■ Aim of the task
Give every line of the records exactly, please, from the first up to and including the one containing "replaced | traffic".

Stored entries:

---------------

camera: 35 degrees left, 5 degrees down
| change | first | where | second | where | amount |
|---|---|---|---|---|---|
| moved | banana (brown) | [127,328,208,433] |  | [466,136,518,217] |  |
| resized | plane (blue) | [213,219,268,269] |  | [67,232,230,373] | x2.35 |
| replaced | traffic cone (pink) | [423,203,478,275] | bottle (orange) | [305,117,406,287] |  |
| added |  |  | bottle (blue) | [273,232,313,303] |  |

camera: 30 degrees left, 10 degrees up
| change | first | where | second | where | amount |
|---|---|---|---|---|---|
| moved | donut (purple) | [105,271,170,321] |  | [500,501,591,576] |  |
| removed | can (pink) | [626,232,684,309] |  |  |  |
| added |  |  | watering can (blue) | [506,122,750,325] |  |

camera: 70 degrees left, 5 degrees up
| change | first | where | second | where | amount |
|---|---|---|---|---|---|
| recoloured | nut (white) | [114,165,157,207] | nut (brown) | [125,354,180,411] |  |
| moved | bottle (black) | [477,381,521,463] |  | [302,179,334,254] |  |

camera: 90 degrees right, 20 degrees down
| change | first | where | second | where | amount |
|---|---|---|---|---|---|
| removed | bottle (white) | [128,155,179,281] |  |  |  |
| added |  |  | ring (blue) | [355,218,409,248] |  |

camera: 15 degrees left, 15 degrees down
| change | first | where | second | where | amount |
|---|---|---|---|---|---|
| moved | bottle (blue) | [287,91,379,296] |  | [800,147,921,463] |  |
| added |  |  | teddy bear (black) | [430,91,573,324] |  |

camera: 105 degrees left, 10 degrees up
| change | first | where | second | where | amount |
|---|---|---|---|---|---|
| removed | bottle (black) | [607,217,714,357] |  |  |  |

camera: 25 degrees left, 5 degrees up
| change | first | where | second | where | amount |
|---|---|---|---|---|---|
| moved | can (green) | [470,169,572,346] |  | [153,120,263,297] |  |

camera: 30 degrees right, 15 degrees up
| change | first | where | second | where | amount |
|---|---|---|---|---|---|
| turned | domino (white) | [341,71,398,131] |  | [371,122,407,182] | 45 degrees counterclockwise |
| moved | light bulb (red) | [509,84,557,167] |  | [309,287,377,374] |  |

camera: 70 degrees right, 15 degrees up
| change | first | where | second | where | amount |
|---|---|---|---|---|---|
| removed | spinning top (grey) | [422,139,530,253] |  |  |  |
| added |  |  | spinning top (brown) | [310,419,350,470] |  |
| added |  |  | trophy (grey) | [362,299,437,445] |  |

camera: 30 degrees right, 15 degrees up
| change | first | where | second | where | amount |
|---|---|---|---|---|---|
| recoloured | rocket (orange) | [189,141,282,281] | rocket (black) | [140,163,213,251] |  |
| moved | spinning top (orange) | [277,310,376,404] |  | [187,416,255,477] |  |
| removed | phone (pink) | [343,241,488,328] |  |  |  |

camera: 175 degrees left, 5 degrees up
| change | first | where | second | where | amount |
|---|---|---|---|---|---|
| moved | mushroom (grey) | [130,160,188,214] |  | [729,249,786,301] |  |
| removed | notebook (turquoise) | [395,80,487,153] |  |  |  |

---------------

■ Response
camera: 35 degrees left, 5 degrees down
| change | first | where | second | where | amount |
|---|---|---|---|---|---|
| moved | banana (brown) | [127,328,208,433] |  | [466,136,518,217] |  |
| resized | plane (blue) | [213,219,268,269] |  | [67,232,230,373] | x2.35 |
| replaced | traffic cone (pink) | [423,203,478,275] | bottle (orange) | [305,117,406,287] |  |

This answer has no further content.